Each record below is to be copied word for word, with pictures removed.

Coordinate-based change listings:

──────────────────────────────

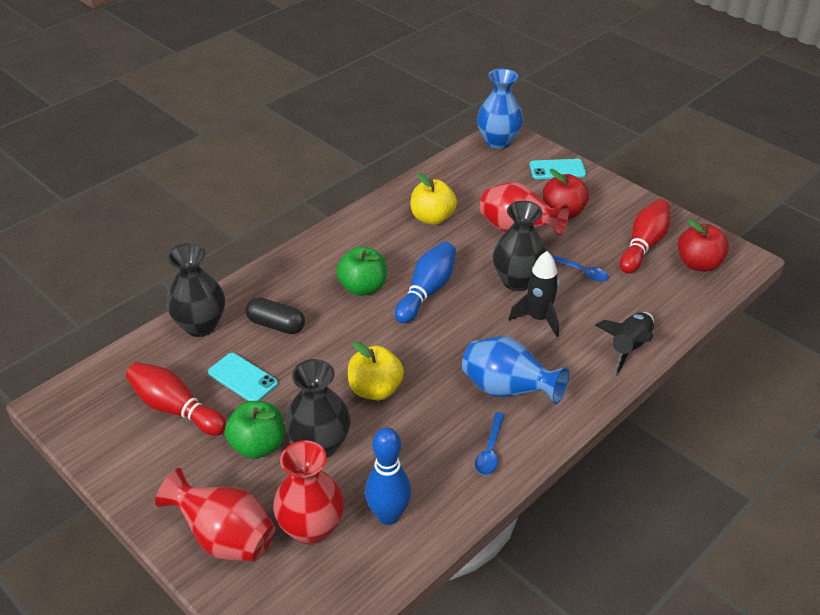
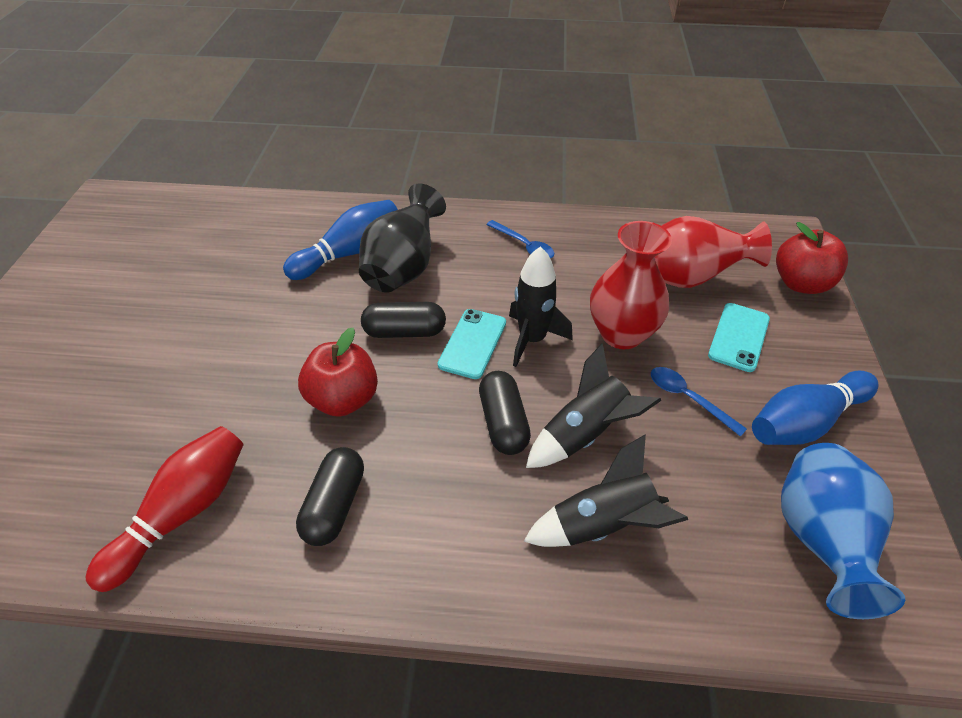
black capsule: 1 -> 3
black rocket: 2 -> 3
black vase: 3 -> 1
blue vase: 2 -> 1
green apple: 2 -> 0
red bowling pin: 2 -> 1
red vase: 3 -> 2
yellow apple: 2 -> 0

──────────────────────────────

◆ RESULT OF THIS EXERCISE ◆
black capsule: 1 -> 3
black rocket: 2 -> 3
black vase: 3 -> 1
blue vase: 2 -> 1
green apple: 2 -> 0
red bowling pin: 2 -> 1
red vase: 3 -> 2
yellow apple: 2 -> 0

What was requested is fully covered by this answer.